DATA FOR ANALYSIS:
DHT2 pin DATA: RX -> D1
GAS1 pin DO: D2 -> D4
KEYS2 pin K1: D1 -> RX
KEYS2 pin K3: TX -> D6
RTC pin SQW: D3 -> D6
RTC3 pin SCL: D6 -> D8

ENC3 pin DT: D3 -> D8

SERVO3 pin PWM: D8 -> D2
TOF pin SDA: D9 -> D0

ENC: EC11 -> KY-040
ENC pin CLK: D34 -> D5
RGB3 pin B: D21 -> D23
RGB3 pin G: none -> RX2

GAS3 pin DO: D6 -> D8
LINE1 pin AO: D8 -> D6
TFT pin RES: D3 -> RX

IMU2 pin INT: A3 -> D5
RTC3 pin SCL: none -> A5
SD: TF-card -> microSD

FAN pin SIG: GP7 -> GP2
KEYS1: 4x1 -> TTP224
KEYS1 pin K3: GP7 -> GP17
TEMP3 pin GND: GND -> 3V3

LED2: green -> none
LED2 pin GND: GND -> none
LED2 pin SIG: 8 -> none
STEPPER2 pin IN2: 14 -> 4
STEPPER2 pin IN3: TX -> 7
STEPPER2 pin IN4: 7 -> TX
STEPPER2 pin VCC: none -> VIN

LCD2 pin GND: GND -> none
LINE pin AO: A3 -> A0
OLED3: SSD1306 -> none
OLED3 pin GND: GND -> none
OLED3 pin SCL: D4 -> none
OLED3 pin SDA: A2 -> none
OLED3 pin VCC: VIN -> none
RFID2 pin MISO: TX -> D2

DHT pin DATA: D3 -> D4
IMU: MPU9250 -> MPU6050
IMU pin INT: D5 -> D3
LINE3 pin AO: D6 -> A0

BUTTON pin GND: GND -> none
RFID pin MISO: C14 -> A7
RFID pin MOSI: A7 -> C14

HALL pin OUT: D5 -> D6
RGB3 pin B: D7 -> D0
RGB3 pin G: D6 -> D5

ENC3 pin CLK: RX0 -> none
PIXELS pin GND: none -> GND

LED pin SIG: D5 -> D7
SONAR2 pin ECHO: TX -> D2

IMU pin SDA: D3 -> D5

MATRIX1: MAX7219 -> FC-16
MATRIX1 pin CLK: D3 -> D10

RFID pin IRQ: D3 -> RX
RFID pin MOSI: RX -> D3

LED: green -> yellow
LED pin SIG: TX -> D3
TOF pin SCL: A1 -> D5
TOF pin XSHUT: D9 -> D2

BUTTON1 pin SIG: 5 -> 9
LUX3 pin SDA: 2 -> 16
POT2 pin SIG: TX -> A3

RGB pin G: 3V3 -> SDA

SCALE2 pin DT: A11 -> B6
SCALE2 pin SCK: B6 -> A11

PROBLEM DESCRIPTION: Write out the records exactly, starting at the first line and stopping after the line that contains "TEMP3 pin GND: GND -> 3V3".

TASK RESPONSE:
DHT2 pin DATA: RX -> D1
GAS1 pin DO: D2 -> D4
KEYS2 pin K1: D1 -> RX
KEYS2 pin K3: TX -> D6
RTC pin SQW: D3 -> D6
RTC3 pin SCL: D6 -> D8

ENC3 pin DT: D3 -> D8

SERVO3 pin PWM: D8 -> D2
TOF pin SDA: D9 -> D0

ENC: EC11 -> KY-040
ENC pin CLK: D34 -> D5
RGB3 pin B: D21 -> D23
RGB3 pin G: none -> RX2

GAS3 pin DO: D6 -> D8
LINE1 pin AO: D8 -> D6
TFT pin RES: D3 -> RX

IMU2 pin INT: A3 -> D5
RTC3 pin SCL: none -> A5
SD: TF-card -> microSD

FAN pin SIG: GP7 -> GP2
KEYS1: 4x1 -> TTP224
KEYS1 pin K3: GP7 -> GP17
TEMP3 pin GND: GND -> 3V3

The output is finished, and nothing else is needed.